[[ Data shown, beginning ]]

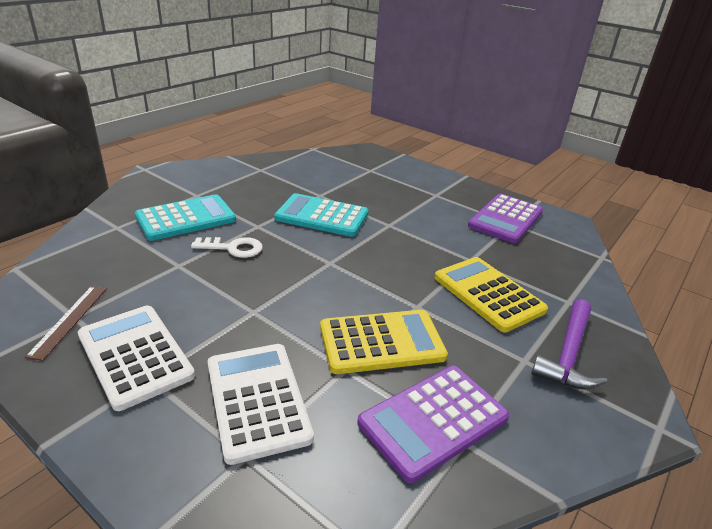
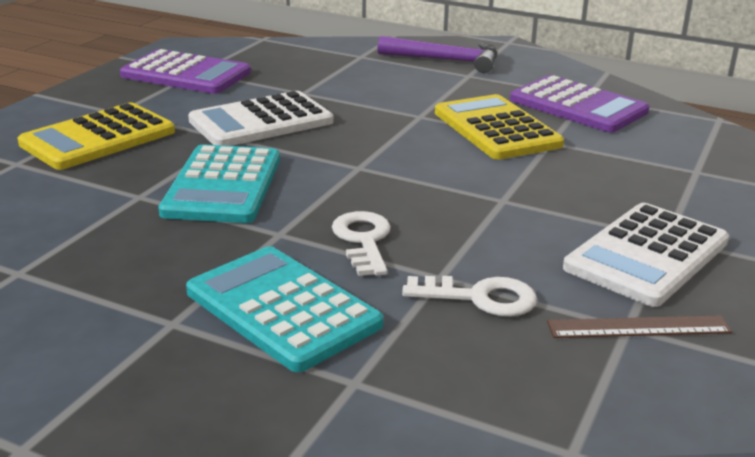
camera: 100 degrees left, 5 degrees down
(147, 273) = (480, 298): none -> white key
(257, 400) = (633, 175): white calculator -> white calculator (261, 121)
(488, 294) = (371, 85): yellow calculator -> yellow calculator (98, 138)

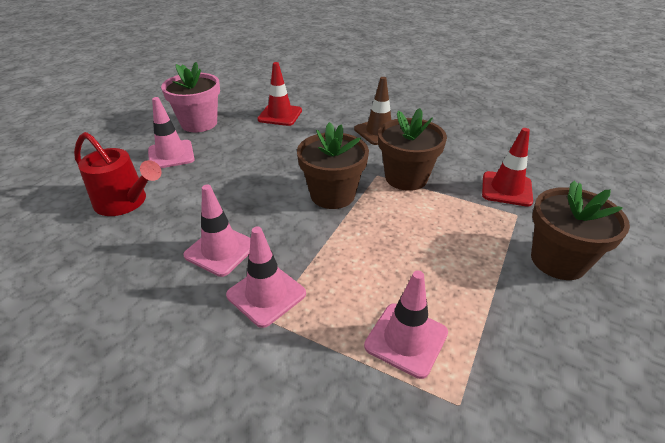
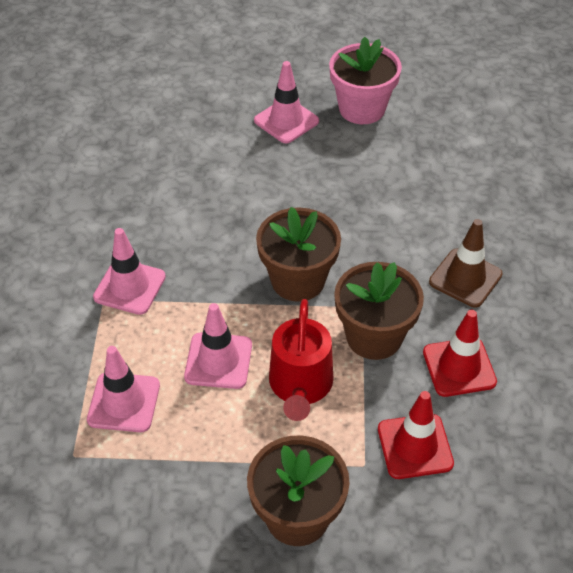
camera: 65 degrees right, 10 degrees up
(125, 202) = (193, 133): red watering can -> red watering can (300, 385)
(220, 250) = (166, 231): pink traffic cone -> pink traffic cone (218, 361)
(280, 115) = (434, 167): red traffic cone -> red traffic cone (459, 367)

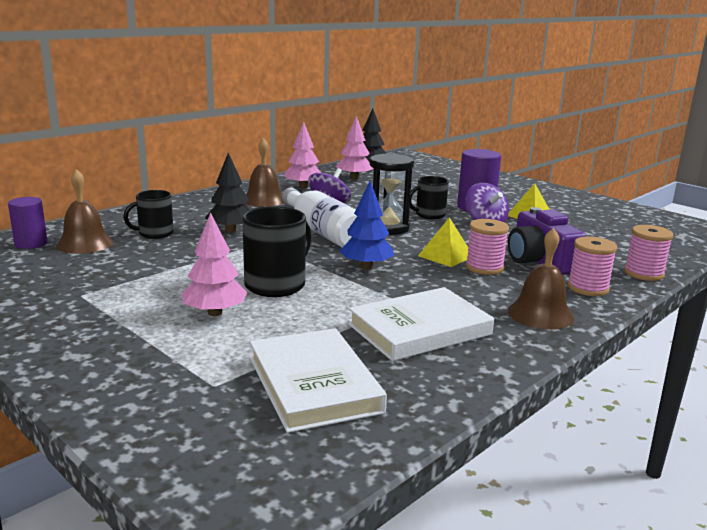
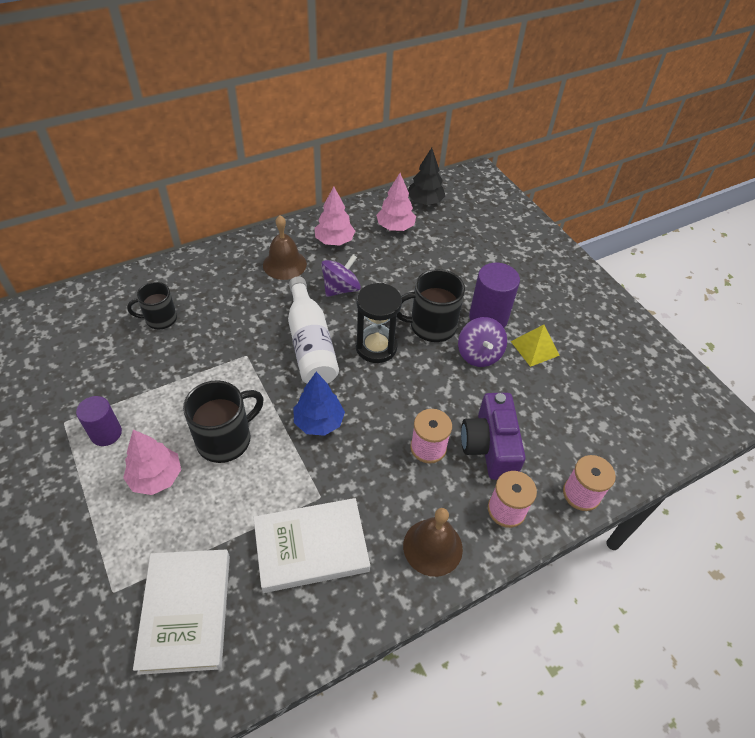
camera: 15 degrees right, 30 degrees up
(31, 243) = (53, 319): purple cylinder -> purple cylinder (106, 433)
(85, 243) = (96, 328): brown bell -> none
(230, 230) = (228, 325): black tree -> none
(429, 215) = (431, 326): black mug -> black mug, size x1.54
(445, 256) = (403, 416): yellow pyramid -> none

[[ Data shown, end ]]

## Exercise prompt
Print the full listing exactly, dropping the pictures.

## Response below
camera: 100 degrees left, 5 degrees down
(147, 273) = (480, 298): none -> white key
(257, 400) = (633, 175): white calculator -> white calculator (261, 121)
(488, 294) = (371, 85): yellow calculator -> yellow calculator (98, 138)

camera: 65 degrees right, 10 degrees up
(125, 202) = (193, 133): red watering can -> red watering can (300, 385)
(220, 250) = (166, 231): pink traffic cone -> pink traffic cone (218, 361)
(280, 115) = (434, 167): red traffic cone -> red traffic cone (459, 367)

camera: 15 degrees right, 30 degrees up
(31, 243) = (53, 319): purple cylinder -> purple cylinder (106, 433)
(85, 243) = (96, 328): brown bell -> none
(230, 230) = (228, 325): black tree -> none
(429, 215) = (431, 326): black mug -> black mug, size x1.54
(445, 256) = (403, 416): yellow pyramid -> none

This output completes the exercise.